§ **TASK DIRECTIONS**: Excluding pictures, what does the listing below contain from the line with "pink semicircle: (180, 79)" up to and including the line with "red L-shape: (83, 193) -> (79, 207), moved", word for word?

§ **SOURCE MATERIAL**:
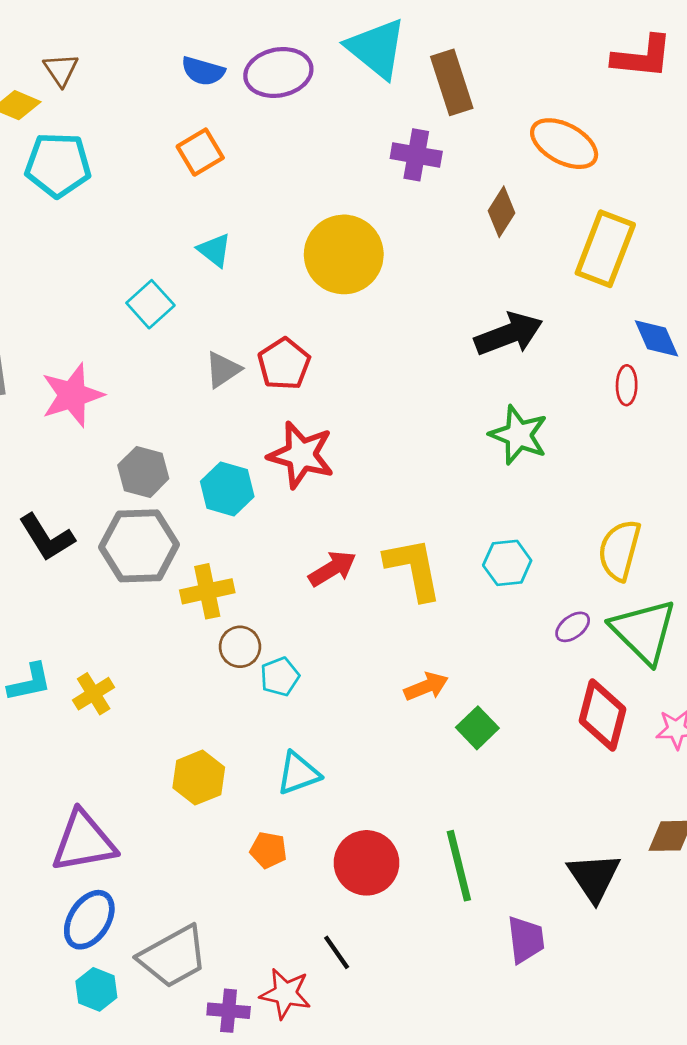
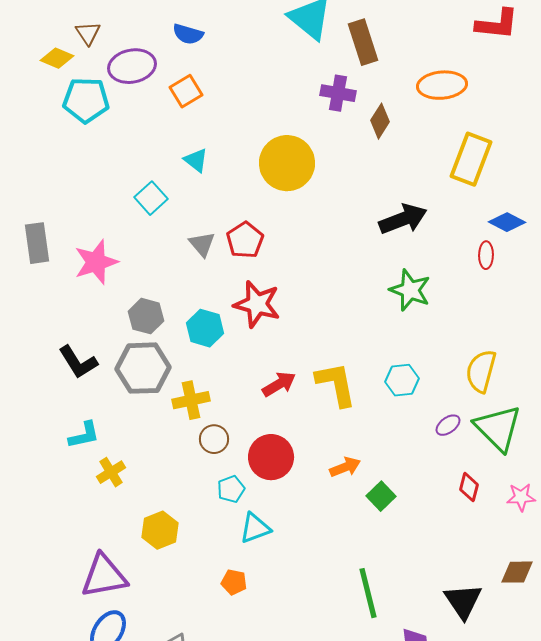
purple ellipse: (278, 72) -> (132, 66), moved
orange ellipse: (564, 144) -> (442, 85), turned -33
brown diamond: (502, 212) -> (380, 121), moved
blue diamond: (656, 338) -> (507, 222), turned -39
gray triangle: (223, 370) -> (202, 244), turned -36
cyan pentagon: (280, 677) -> (231, 489), moved
cyan L-shape: (30, 682) -> (84, 435), moved
red diamond: (602, 715) -> (469, 487), size x0.6
yellow hexagon: (199, 778) -> (160, 530), moved
red circle: (366, 863) -> (271, 457), moved

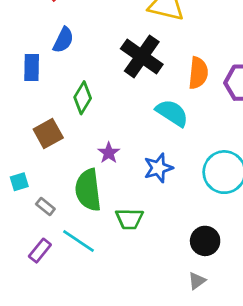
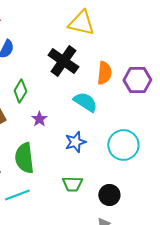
purple star: (109, 153) -> (39, 119), moved
green trapezoid: (129, 219) -> (72, 184), moved
cyan line: (78, 241) -> (17, 195), turned -55

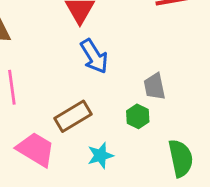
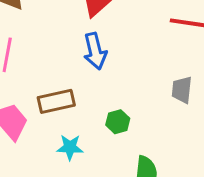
gray trapezoid: (154, 86) -> (182, 90), moved

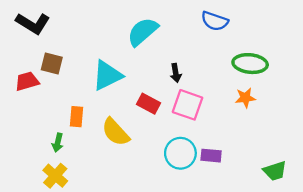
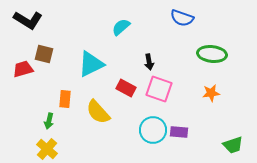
cyan semicircle: (143, 32) -> (121, 27), size x0.7
orange star: (245, 98) -> (211, 93), moved

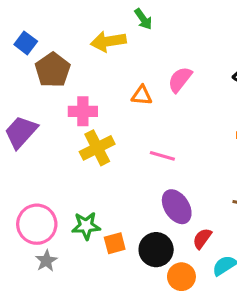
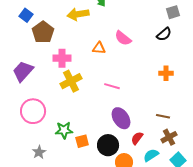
pink semicircle: (180, 79) -> (123, 38), turned -90
pink circle: (37, 224) -> (33, 111), moved

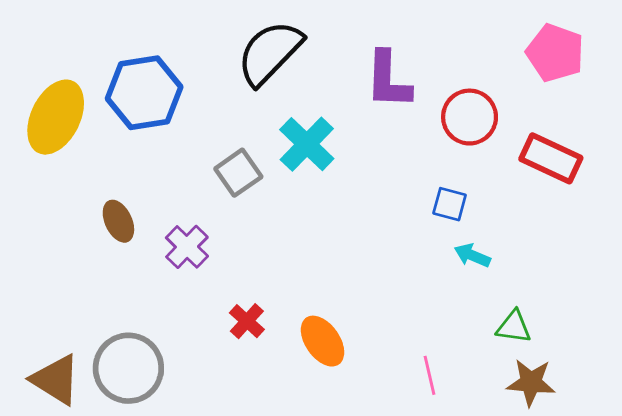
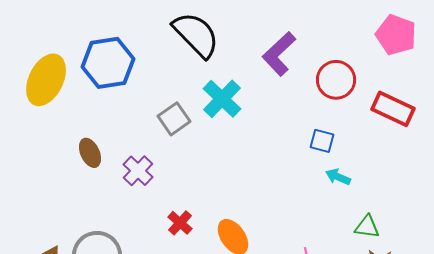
black semicircle: (270, 53) -> (196, 35), turned 92
purple L-shape: (388, 80) -> (279, 54), turned 45

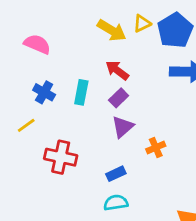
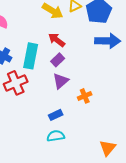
cyan rectangle: (81, 92) -> (31, 56), size x1.4
red cross: (61, 157) -> (16, 83), moved, turned -35

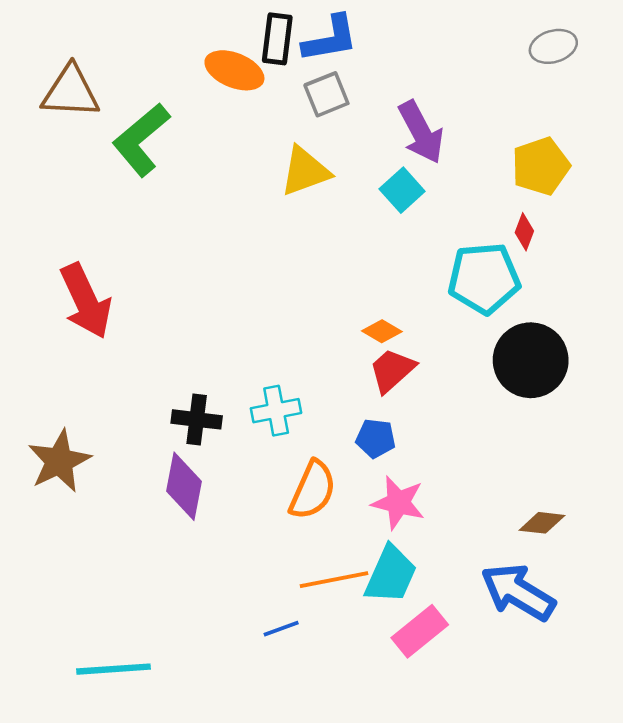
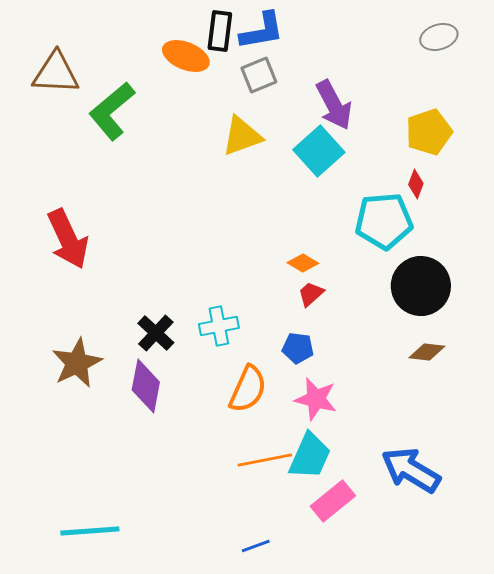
cyan square: (402, 190) -> (319, 151), size x1.4
red trapezoid: (392, 370) -> (311, 294), size x0.7
black cross: (197, 419) -> (156, 333), turned 36
brown star: (59, 461) -> (77, 363), moved
brown diamond: (542, 523) -> (427, 352), moved
blue line: (281, 629) -> (256, 546), moved

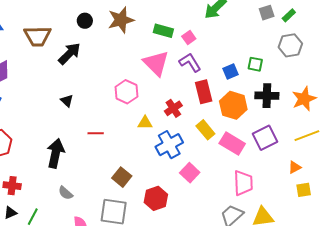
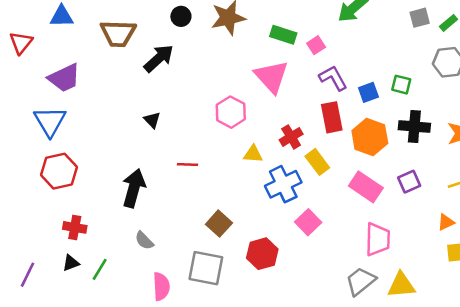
purple L-shape: (190, 62) -> (333, 78), moved
yellow rectangle: (205, 130) -> (317, 162), moved
purple square: (265, 138) -> (409, 182), size x0.7

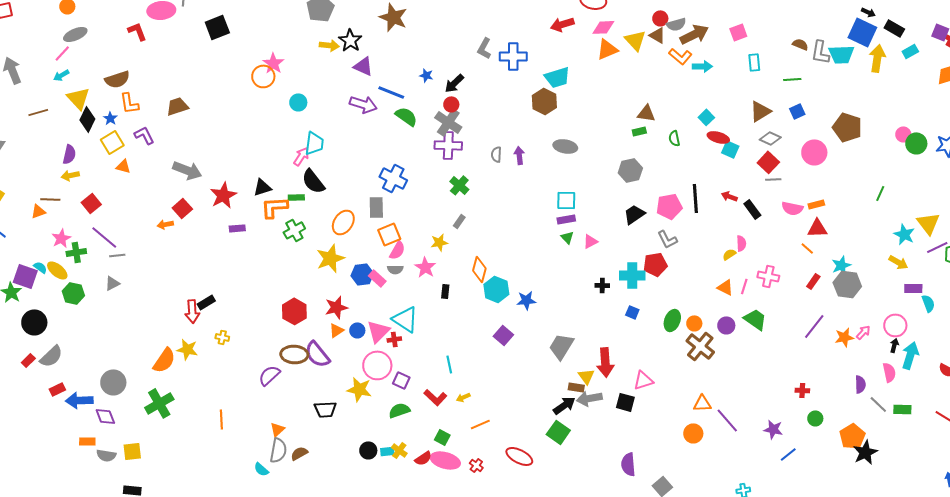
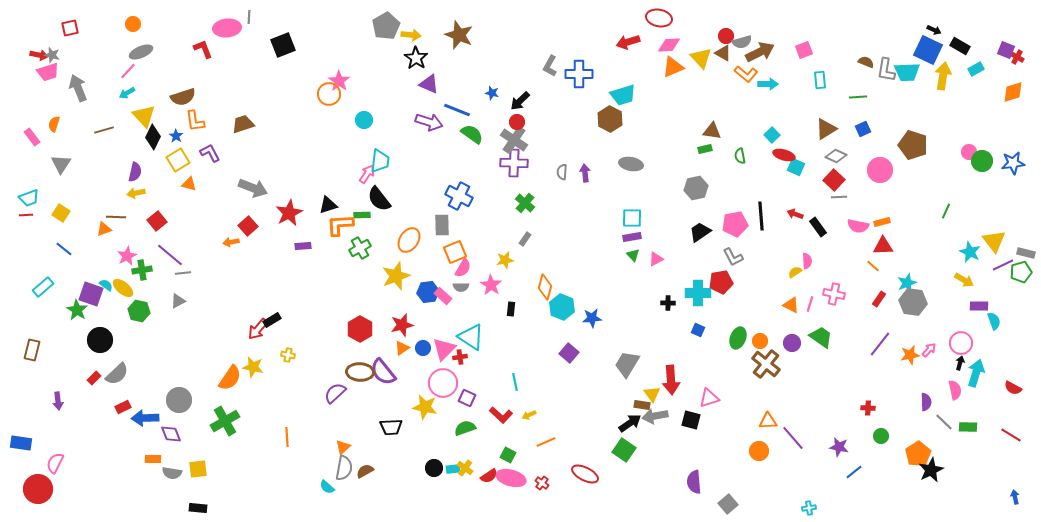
yellow arrow: (329, 45) -> (411, 35), moved
red arrow: (192, 311) -> (258, 329), turned 45

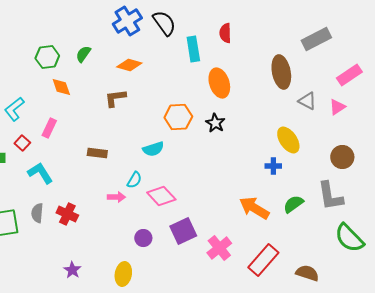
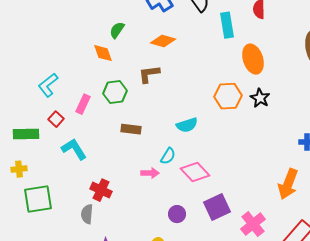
green hexagon: (47, 57) -> (115, 92), moved
orange diamond: (61, 87) -> (103, 53), moved
orange hexagon: (178, 117) -> (228, 96), moved
black star: (215, 123) -> (260, 98), moved
orange arrow: (254, 208) -> (288, 184), turned -100
gray semicircle: (37, 213) -> (87, 214), moved

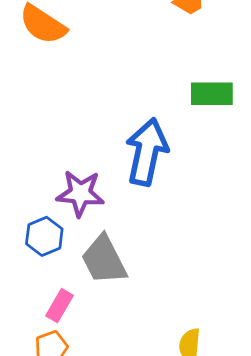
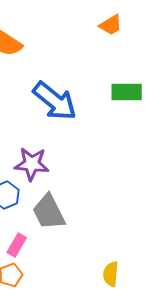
blue arrow: (147, 152) -> (55, 101), moved, turned 117

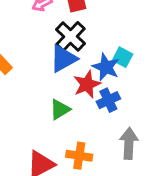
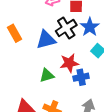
blue triangle: (63, 59) -> (46, 40), moved
blue star: (106, 67) -> (90, 27), moved

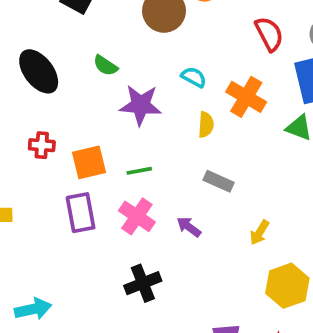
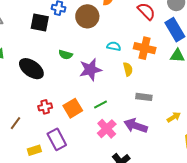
purple rectangle: (81, 213) -> (57, 139), moved
pink cross: (137, 216) -> (107, 129), turned 30
purple arrow: (189, 227) -> (136, 126), size x1.6
yellow arrow: (260, 233) -> (174, 117), turned -136

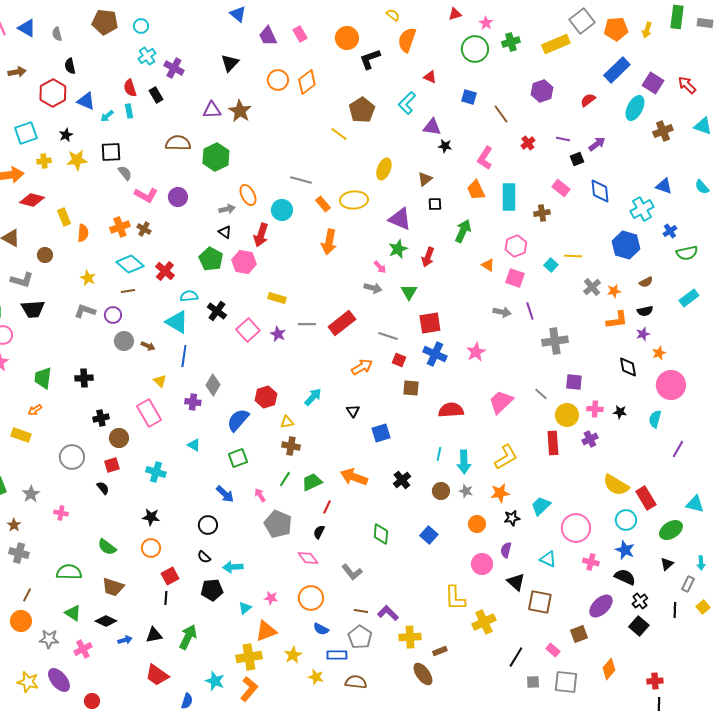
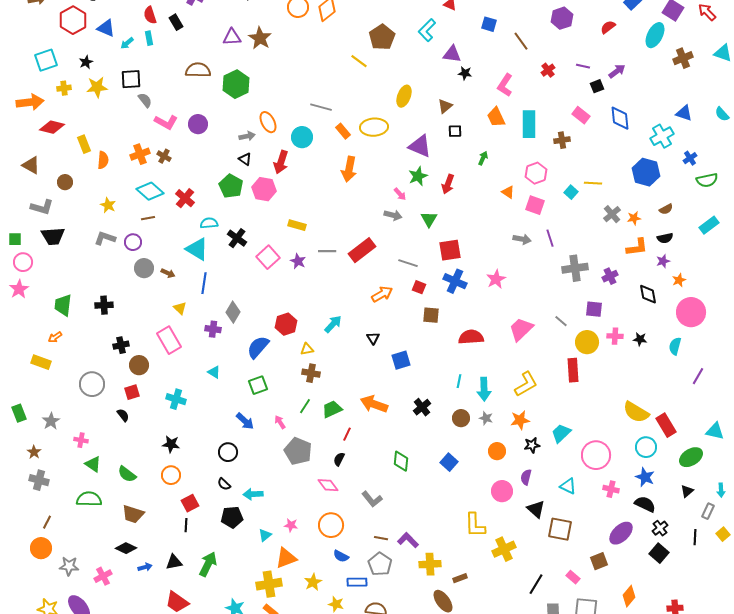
green arrow: (463, 231) -> (483, 158), size x0.6
purple cross: (590, 439) -> (610, 276), moved
green triangle: (73, 613) -> (93, 464), moved

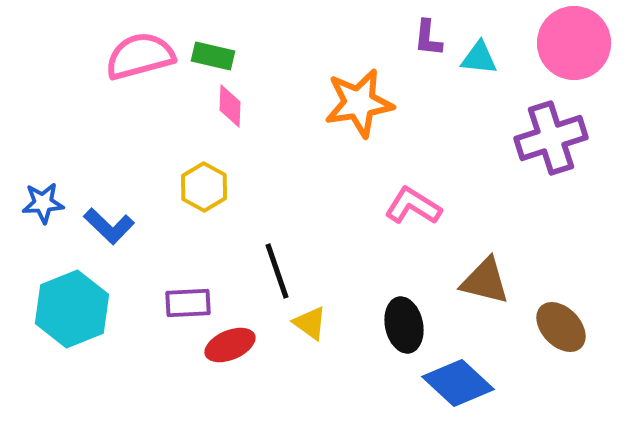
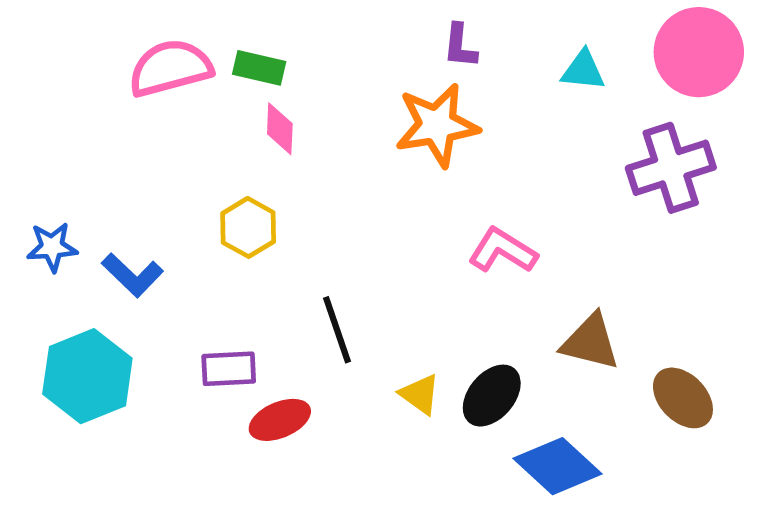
purple L-shape: (428, 38) -> (460, 46), moved
yellow triangle: (310, 323) -> (420, 394), moved
black ellipse: (404, 325) -> (492, 396), turned 52

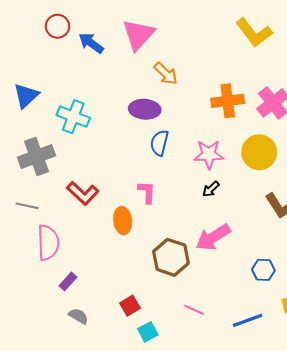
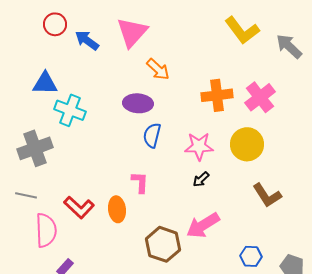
blue triangle: (26, 96) -> (45, 83), moved, turned 44
red L-shape: (83, 193) -> (79, 207), moved

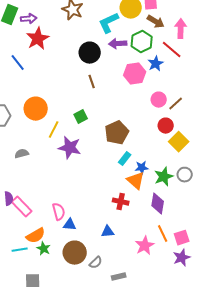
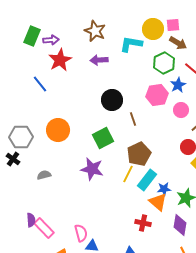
cyan L-shape: (109, 23) -> (131, 44), turned 35
purple arrow: (118, 44) -> (99, 60), moved
black circle: (90, 53) -> (112, 100), moved
brown line: (92, 82) -> (133, 119), moved
pink circle: (159, 100) -> (181, 110), moved
green square: (81, 117) -> (103, 138), size x1.5
yellow line: (54, 130) -> (128, 174), moved
cyan rectangle: (125, 159) -> (147, 180), size x1.5

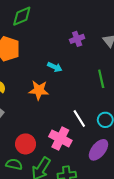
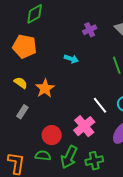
orange star: (39, 90) -> (45, 88), moved, turned -30
pink cross: (60, 138) -> (84, 126), turned 30

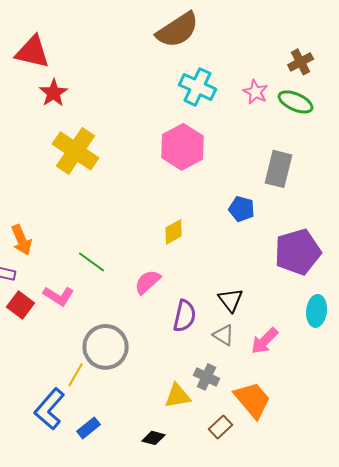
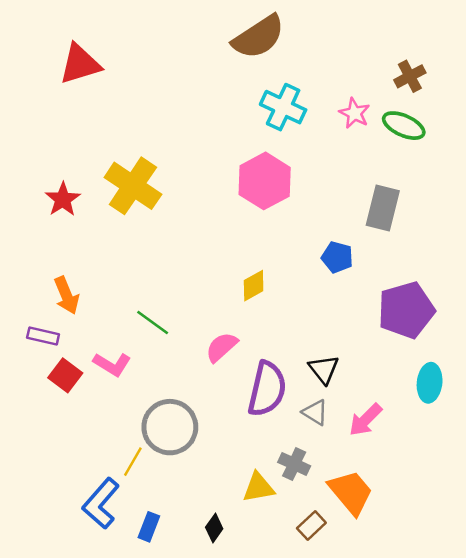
red triangle: (33, 52) -> (80, 64), turned -30
red star: (54, 93) -> (63, 199), moved
purple semicircle: (185, 316) -> (267, 389), size x1.4
blue rectangle: (89, 428) -> (149, 527), turned -30
black diamond: (154, 438) -> (214, 528), moved, turned -70

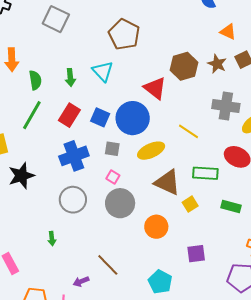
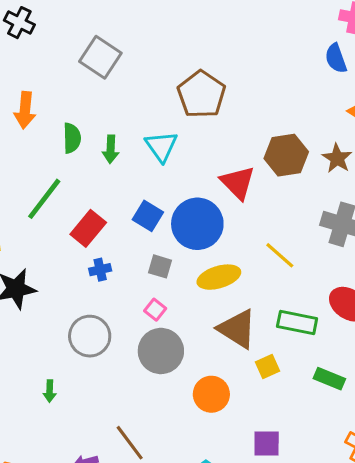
green semicircle: (35, 80) -> (72, 138), moved
red rectangle: (69, 115) -> (88, 228), moved
blue cross: (74, 156) -> (100, 270), size x0.5

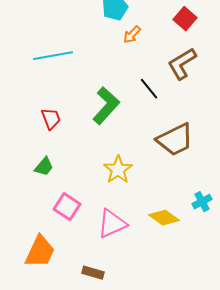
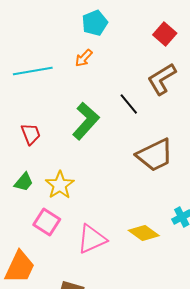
orange arrow: (132, 35) -> (84, 58), moved
yellow star: (118, 170) -> (60, 185), moved

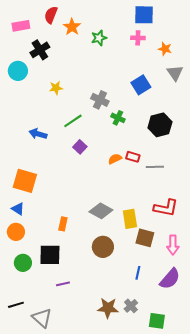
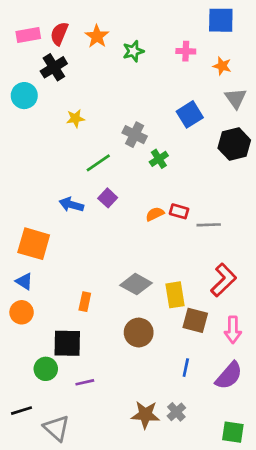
red semicircle: (51, 15) -> (59, 34), moved
blue square: (144, 15) -> (221, 20), moved
green cross: (118, 118) -> (159, 159), turned 32
black hexagon: (160, 125) -> (234, 144), moved
blue arrow: (38, 134) -> (71, 205), moved
red L-shape: (166, 208) -> (223, 280), turned -55
green circle: (23, 263) -> (46, 369), moved
green square: (157, 321) -> (233, 432), moved

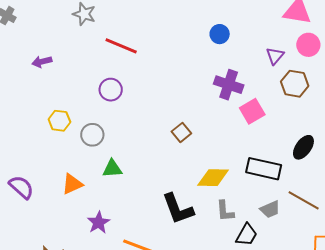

§ **ANSWER TO THE EXERCISE**:
pink semicircle: (180, 79) -> (123, 38), turned -90
pink circle: (37, 224) -> (33, 111), moved

black semicircle: (270, 53) -> (196, 35), turned 92
purple L-shape: (388, 80) -> (279, 54), turned 45

cyan rectangle: (81, 92) -> (31, 56), size x1.4
red cross: (61, 157) -> (16, 83), moved, turned -35

cyan square: (402, 190) -> (319, 151), size x1.4
red trapezoid: (392, 370) -> (311, 294), size x0.7
black cross: (197, 419) -> (156, 333), turned 36
brown star: (59, 461) -> (77, 363), moved
brown diamond: (542, 523) -> (427, 352), moved
blue line: (281, 629) -> (256, 546), moved

purple L-shape: (190, 62) -> (333, 78), moved
yellow rectangle: (205, 130) -> (317, 162), moved
purple square: (265, 138) -> (409, 182), size x0.7

yellow arrow: (329, 45) -> (411, 35), moved
red arrow: (192, 311) -> (258, 329), turned 45

green hexagon: (47, 57) -> (115, 92), moved
orange diamond: (61, 87) -> (103, 53), moved
orange hexagon: (178, 117) -> (228, 96), moved
black star: (215, 123) -> (260, 98), moved
orange arrow: (254, 208) -> (288, 184), turned -100
gray semicircle: (37, 213) -> (87, 214), moved

blue arrow: (147, 152) -> (55, 101), moved, turned 117

blue triangle: (63, 59) -> (46, 40), moved
blue star: (106, 67) -> (90, 27), moved

purple rectangle: (81, 213) -> (57, 139), moved
pink cross: (137, 216) -> (107, 129), turned 30
purple arrow: (189, 227) -> (136, 126), size x1.6
yellow arrow: (260, 233) -> (174, 117), turned -136

green arrow: (463, 231) -> (483, 158), size x0.6
purple cross: (590, 439) -> (610, 276), moved
green triangle: (73, 613) -> (93, 464), moved

purple L-shape: (428, 38) -> (460, 46), moved
yellow triangle: (310, 323) -> (420, 394), moved
black ellipse: (404, 325) -> (492, 396), turned 52

blue triangle: (26, 96) -> (45, 83), moved, turned 44
red L-shape: (83, 193) -> (79, 207), moved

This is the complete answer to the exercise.